Work required> Once you have read the entries, please say how many lines hold the string "resized", giving the number only.

>>>

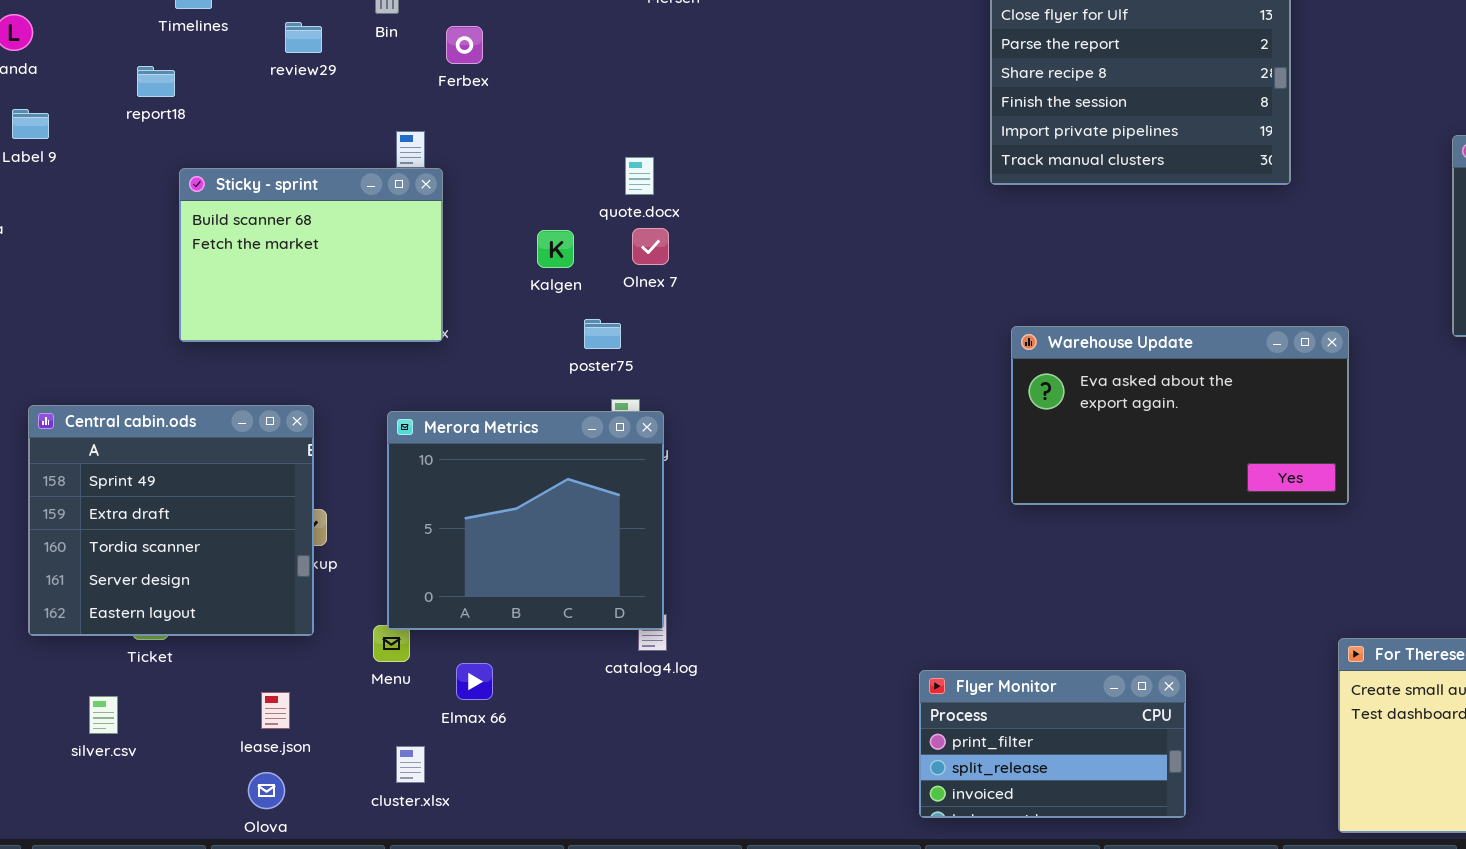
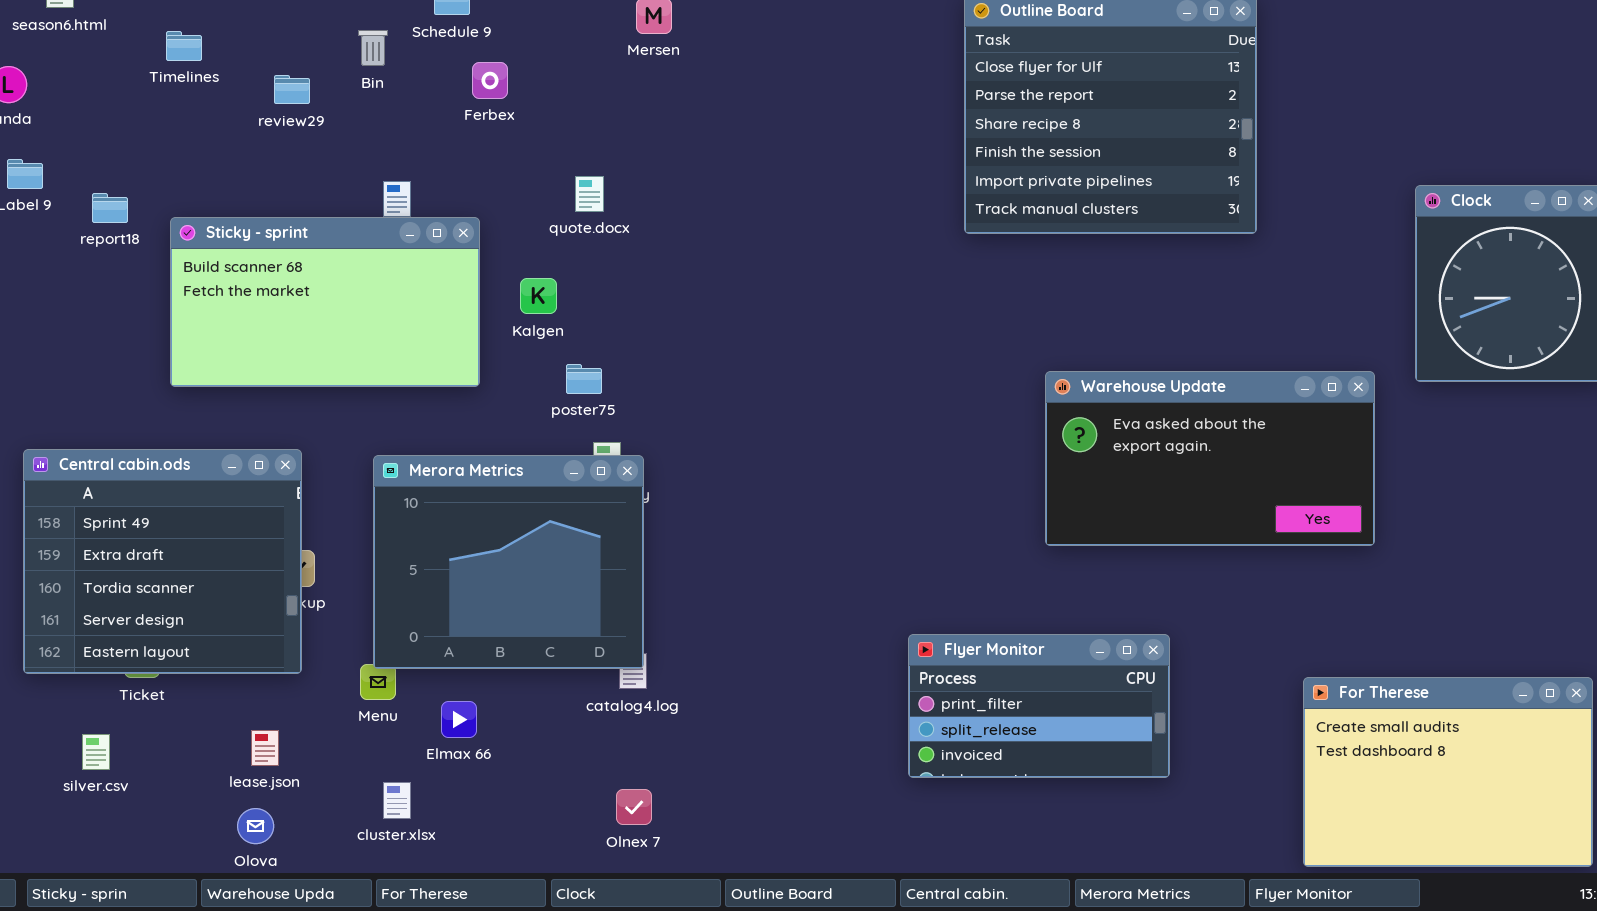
Ferbex: [446,26,483,64] -> [472,62,508,99], moved
report18: [137,66,175,97] -> [92,193,128,223], moved
quote.docx: [625,157,654,195] -> [575,176,604,212], moved
Sticky - sprint: [179,168,443,342] -> [170,217,480,387], resized
Olnex 7: [632,228,669,265] -> [616,789,652,825], moved
Warehouse Update: [1011,326,1349,505] -> [1045,371,1375,546], moved
Flyer Monitor: [919,670,1186,818] -> [908,634,1170,778], moved

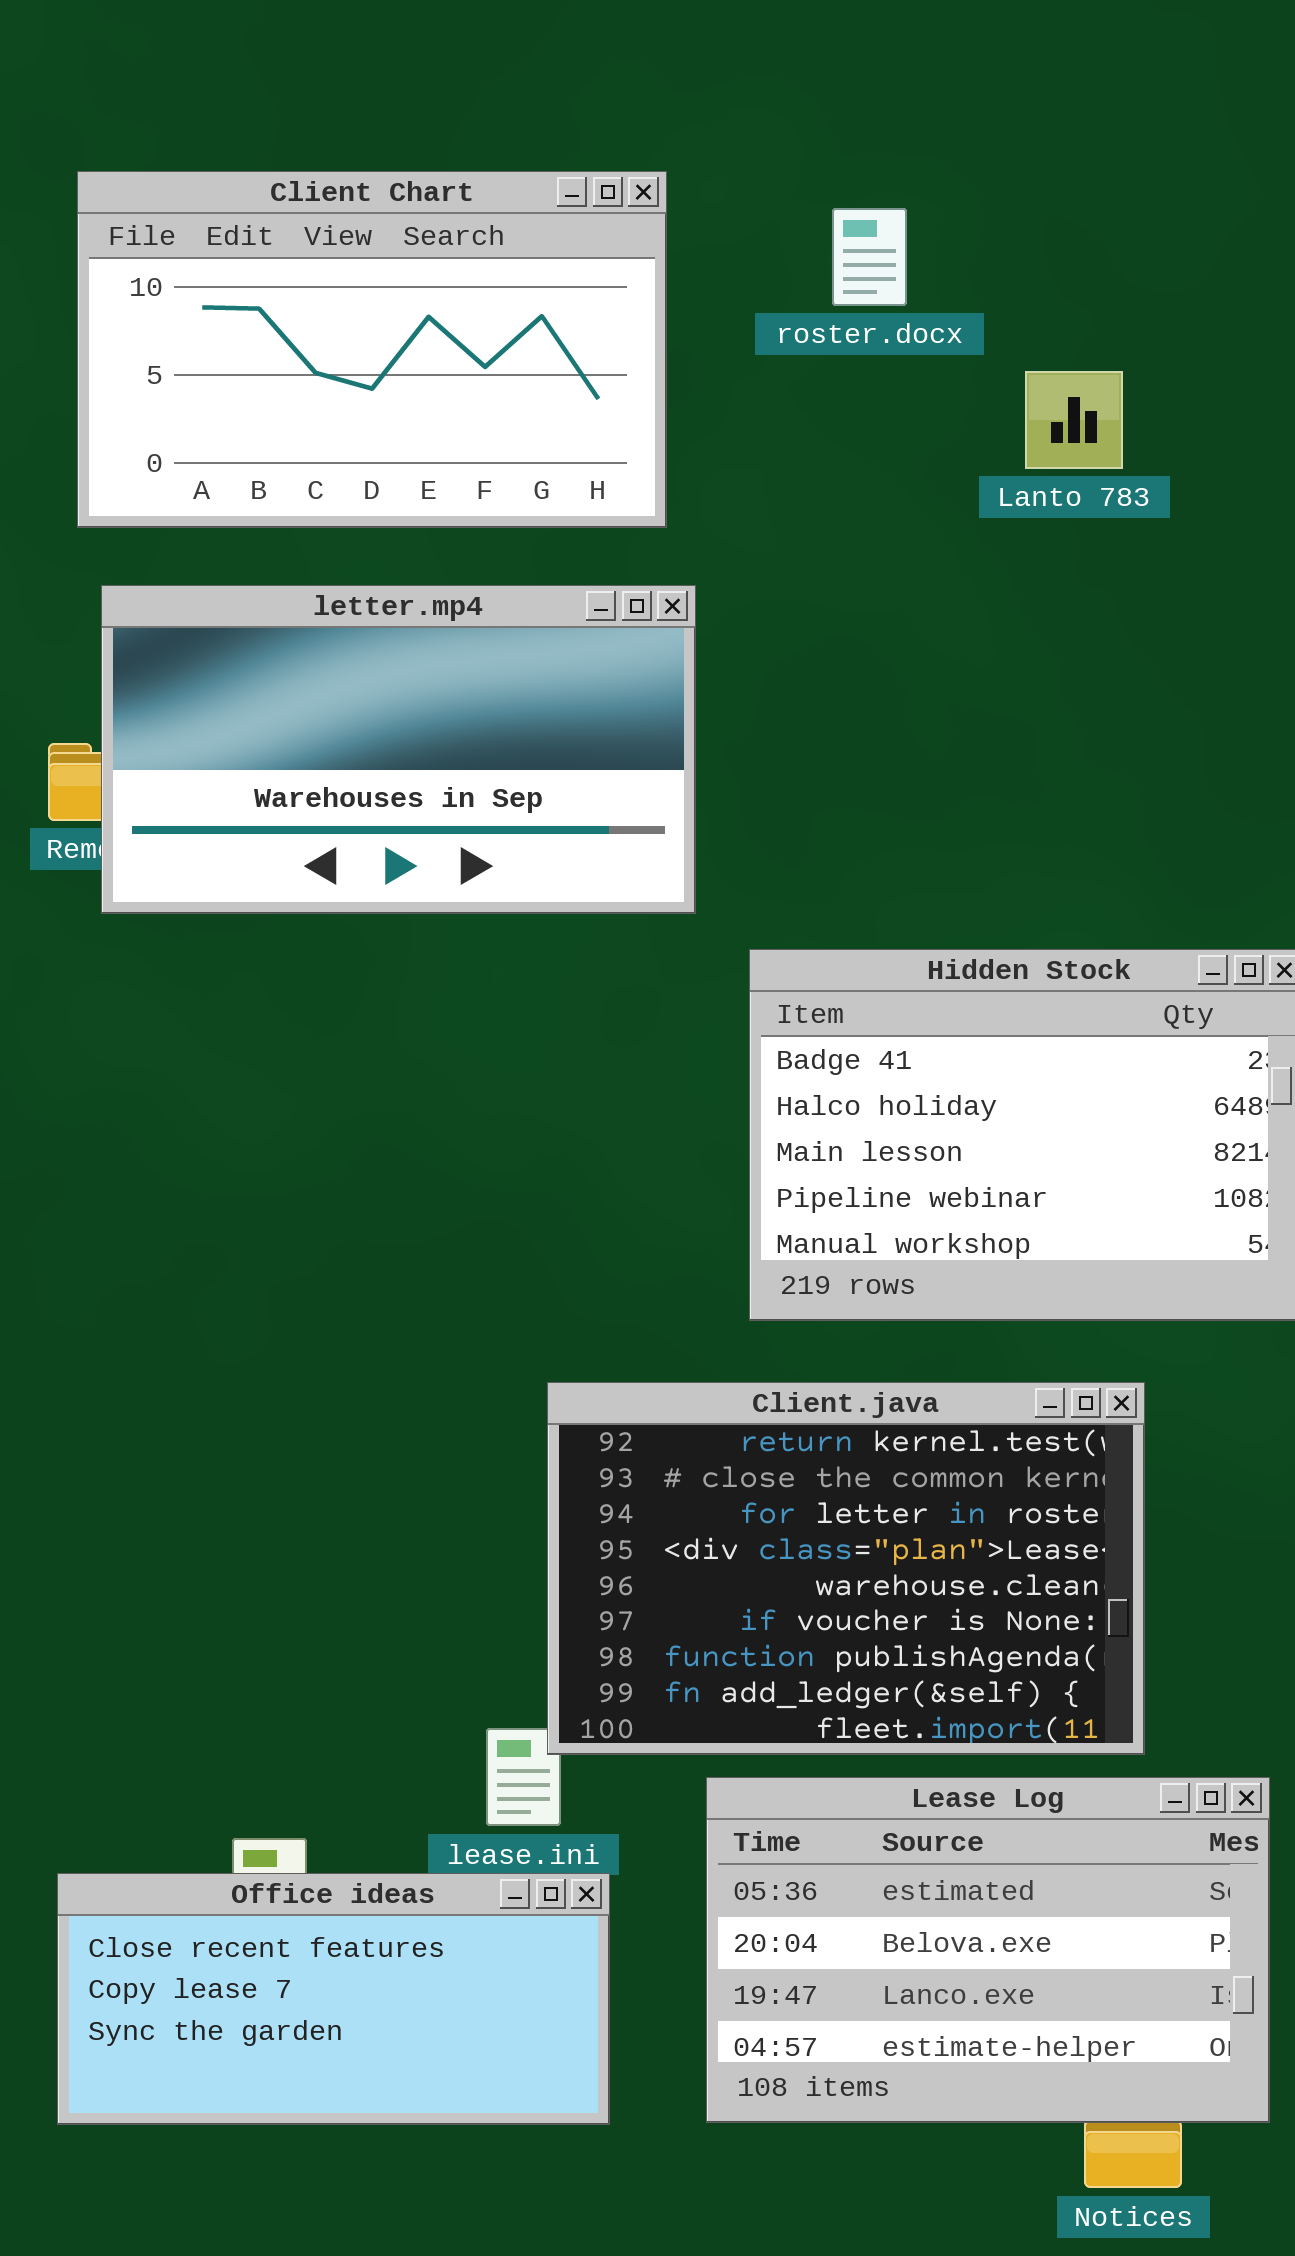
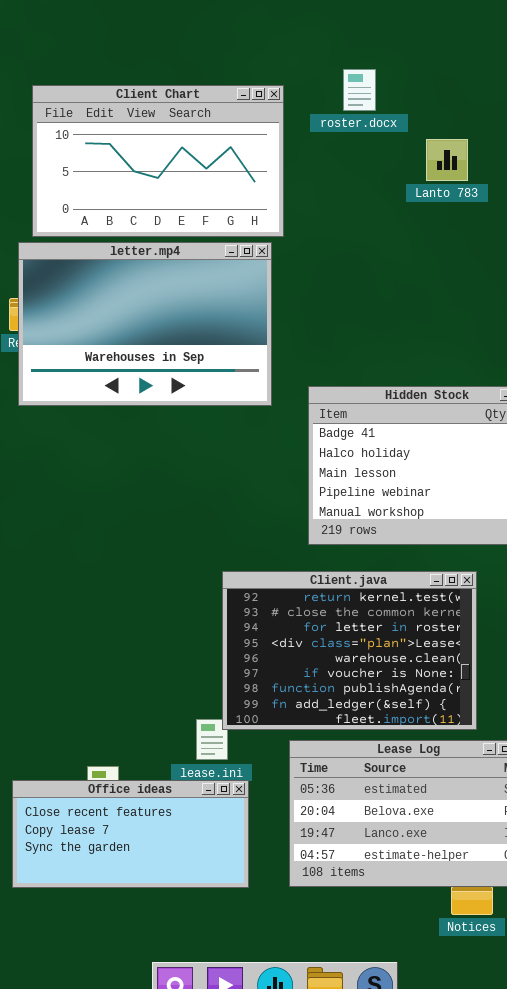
Client Chart: [77,171,667,528] -> [32,85,284,237], moved
letter.mp4: [101,585,696,914] -> [18,242,272,406], moved, resized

<<<

Output for this exercise> 2